Exercise goal =>
Display every line of the items below that contains the word "screenshot", copied in full. Case counts, so only lines with that exact capitalization qualify.

Segment Start: Data

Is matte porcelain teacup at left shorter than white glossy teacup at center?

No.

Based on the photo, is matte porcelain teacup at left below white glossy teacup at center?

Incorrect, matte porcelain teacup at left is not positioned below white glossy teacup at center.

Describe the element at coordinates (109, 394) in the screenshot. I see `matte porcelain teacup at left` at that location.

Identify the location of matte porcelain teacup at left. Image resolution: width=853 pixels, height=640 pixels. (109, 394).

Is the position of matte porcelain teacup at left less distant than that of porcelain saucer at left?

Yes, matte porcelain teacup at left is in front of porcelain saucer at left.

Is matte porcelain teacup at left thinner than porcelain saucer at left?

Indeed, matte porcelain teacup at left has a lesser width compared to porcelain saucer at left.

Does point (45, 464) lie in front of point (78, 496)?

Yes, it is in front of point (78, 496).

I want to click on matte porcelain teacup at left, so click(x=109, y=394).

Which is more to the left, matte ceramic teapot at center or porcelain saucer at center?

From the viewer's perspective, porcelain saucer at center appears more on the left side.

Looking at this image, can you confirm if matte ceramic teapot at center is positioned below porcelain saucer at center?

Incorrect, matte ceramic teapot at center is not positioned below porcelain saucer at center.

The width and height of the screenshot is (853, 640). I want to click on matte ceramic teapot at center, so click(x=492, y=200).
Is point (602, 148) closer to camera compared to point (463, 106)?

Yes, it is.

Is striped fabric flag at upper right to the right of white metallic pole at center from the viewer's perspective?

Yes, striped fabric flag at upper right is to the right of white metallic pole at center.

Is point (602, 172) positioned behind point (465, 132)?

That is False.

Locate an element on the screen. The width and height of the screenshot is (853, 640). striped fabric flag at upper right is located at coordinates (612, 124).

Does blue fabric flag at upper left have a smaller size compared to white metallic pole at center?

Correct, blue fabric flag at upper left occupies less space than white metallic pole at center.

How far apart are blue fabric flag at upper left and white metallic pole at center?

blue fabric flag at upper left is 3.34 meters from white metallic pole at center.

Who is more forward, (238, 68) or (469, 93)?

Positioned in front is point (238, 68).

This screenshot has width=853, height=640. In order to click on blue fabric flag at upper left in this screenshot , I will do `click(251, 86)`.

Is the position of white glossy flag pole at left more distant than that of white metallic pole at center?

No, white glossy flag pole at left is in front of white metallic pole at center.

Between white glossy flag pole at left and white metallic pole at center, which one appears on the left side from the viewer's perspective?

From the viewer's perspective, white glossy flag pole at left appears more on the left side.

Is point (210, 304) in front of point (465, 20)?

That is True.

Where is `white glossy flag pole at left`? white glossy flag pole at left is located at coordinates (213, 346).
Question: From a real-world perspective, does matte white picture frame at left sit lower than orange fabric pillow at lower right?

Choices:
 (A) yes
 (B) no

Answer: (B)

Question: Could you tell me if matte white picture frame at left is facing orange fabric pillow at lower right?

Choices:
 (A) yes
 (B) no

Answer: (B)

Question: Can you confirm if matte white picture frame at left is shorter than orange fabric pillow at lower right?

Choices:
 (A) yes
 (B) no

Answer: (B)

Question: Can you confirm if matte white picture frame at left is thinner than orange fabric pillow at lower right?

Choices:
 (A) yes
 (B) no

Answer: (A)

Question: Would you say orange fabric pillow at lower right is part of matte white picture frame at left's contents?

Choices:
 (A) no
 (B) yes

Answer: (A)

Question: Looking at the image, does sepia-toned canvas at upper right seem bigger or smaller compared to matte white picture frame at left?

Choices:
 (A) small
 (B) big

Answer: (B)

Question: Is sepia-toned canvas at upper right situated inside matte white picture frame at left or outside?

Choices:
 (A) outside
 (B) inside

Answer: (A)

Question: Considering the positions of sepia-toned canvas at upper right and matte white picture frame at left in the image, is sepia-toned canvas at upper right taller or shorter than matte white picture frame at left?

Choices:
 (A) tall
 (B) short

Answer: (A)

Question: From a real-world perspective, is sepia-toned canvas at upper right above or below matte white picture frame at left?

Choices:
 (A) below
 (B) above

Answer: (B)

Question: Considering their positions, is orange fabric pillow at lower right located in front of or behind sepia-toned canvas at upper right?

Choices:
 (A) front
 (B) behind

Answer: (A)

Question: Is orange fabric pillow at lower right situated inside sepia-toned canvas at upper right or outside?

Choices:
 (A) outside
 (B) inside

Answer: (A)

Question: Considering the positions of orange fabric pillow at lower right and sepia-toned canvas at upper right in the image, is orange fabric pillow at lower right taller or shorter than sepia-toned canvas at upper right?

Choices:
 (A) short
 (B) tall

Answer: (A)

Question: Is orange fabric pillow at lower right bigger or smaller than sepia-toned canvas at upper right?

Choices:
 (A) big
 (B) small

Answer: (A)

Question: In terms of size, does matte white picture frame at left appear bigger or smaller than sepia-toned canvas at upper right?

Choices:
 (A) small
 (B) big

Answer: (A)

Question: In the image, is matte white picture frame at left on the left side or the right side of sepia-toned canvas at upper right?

Segment End: Data

Exercise solution =>
Describe the element at coordinates (109, 394) in the screenshot. I see `matte porcelain teacup at left` at that location.
The width and height of the screenshot is (853, 640). I want to click on matte ceramic teapot at center, so click(x=492, y=200).
Locate an element on the screen. The width and height of the screenshot is (853, 640). striped fabric flag at upper right is located at coordinates (612, 124).
This screenshot has width=853, height=640. In order to click on blue fabric flag at upper left in this screenshot , I will do `click(251, 86)`.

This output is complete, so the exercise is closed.